If a record below holds a picture, drop the picture and copy everything else exactly.
"""
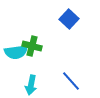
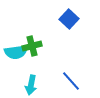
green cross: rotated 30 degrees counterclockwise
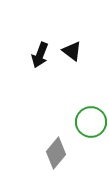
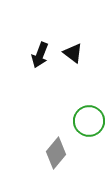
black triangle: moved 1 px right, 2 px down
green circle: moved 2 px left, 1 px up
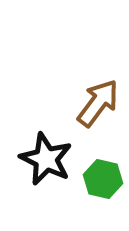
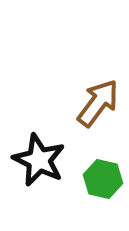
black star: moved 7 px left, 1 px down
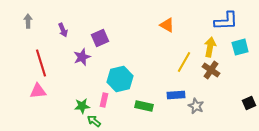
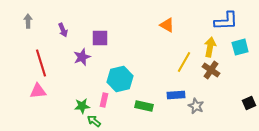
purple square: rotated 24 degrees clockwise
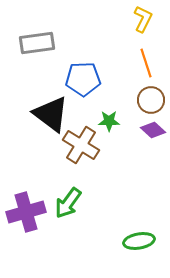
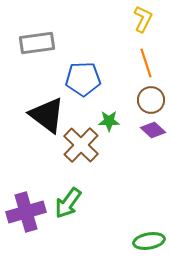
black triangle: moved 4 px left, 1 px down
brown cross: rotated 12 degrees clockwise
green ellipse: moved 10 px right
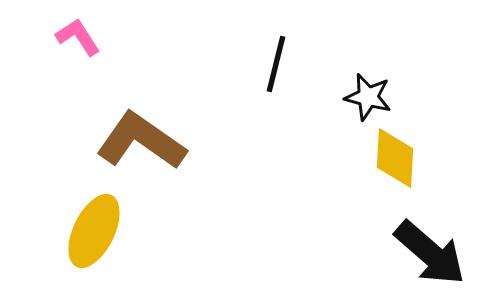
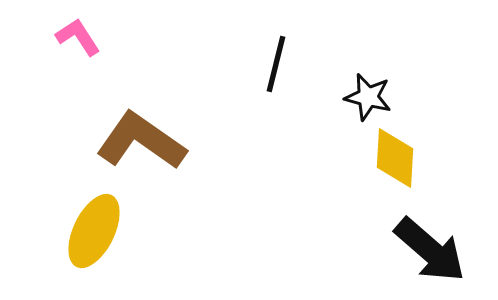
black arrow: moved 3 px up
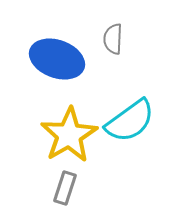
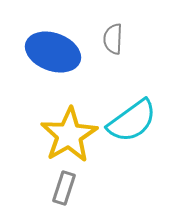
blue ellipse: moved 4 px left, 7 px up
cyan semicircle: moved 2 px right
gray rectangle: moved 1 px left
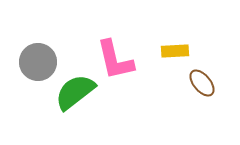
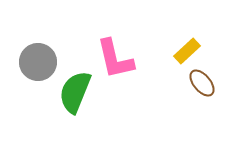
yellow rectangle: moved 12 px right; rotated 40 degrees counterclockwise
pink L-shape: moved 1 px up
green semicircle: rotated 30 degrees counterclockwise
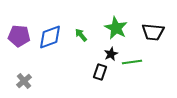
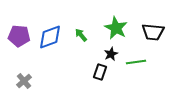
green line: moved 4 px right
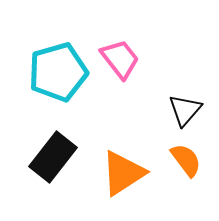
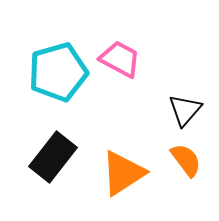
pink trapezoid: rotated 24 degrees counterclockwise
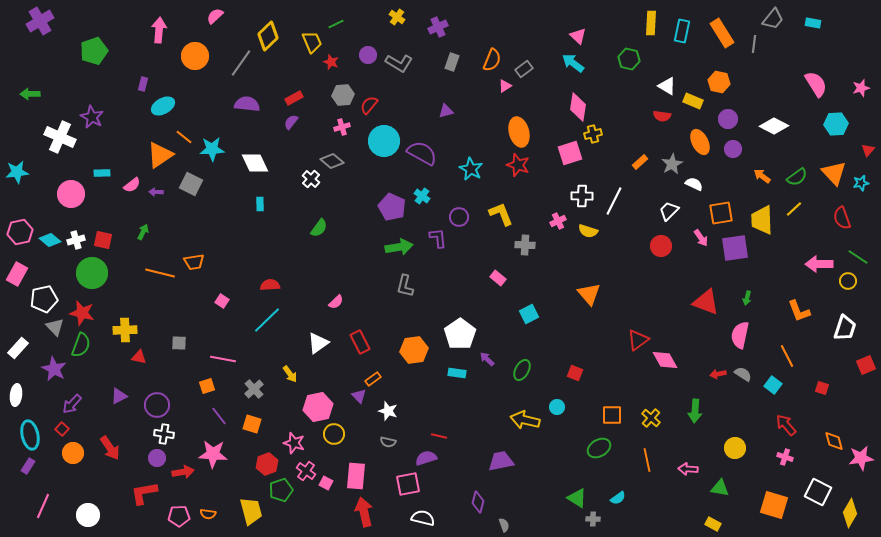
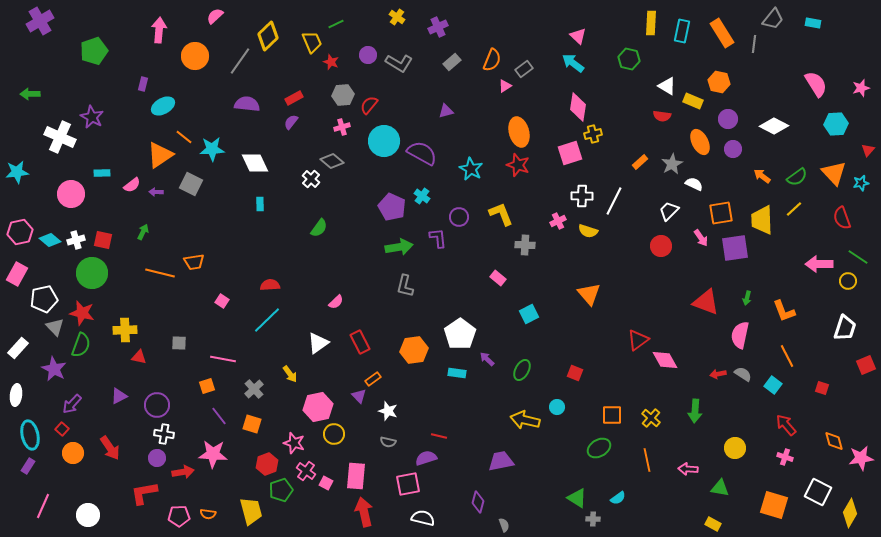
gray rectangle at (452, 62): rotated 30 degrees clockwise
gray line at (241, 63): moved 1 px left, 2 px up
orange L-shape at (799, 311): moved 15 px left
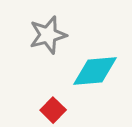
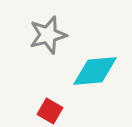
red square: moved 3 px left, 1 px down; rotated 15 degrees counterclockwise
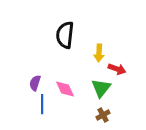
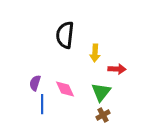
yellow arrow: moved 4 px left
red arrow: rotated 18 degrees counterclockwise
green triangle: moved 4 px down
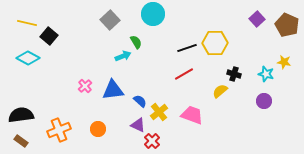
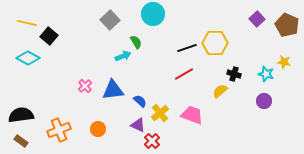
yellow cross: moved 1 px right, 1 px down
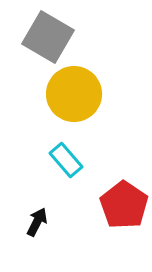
"""
- [EXERCISE ANSWER]
green cross: rotated 30 degrees counterclockwise
black triangle: moved 1 px right, 2 px down
green circle: moved 2 px left, 1 px up
black star: moved 7 px left, 1 px down
purple square: rotated 24 degrees clockwise
black triangle: moved 4 px left, 1 px down
brown cross: rotated 12 degrees clockwise
green ellipse: moved 10 px right
black arrow: moved 3 px up
blue ellipse: moved 4 px left, 7 px up
cyan semicircle: moved 2 px right
gray rectangle: moved 1 px left
yellow rectangle: moved 12 px right; rotated 40 degrees counterclockwise
pink L-shape: moved 1 px up
green semicircle: rotated 30 degrees counterclockwise
green line: moved 4 px right
pink trapezoid: rotated 24 degrees counterclockwise
gray rectangle at (452, 62): rotated 30 degrees clockwise
gray line at (241, 63): moved 1 px left, 2 px up
orange L-shape at (799, 311): moved 15 px left
red square: moved 3 px left, 1 px down; rotated 15 degrees counterclockwise
yellow arrow: moved 4 px left
red arrow: rotated 18 degrees counterclockwise
green triangle: moved 4 px down
yellow cross: moved 1 px right, 1 px down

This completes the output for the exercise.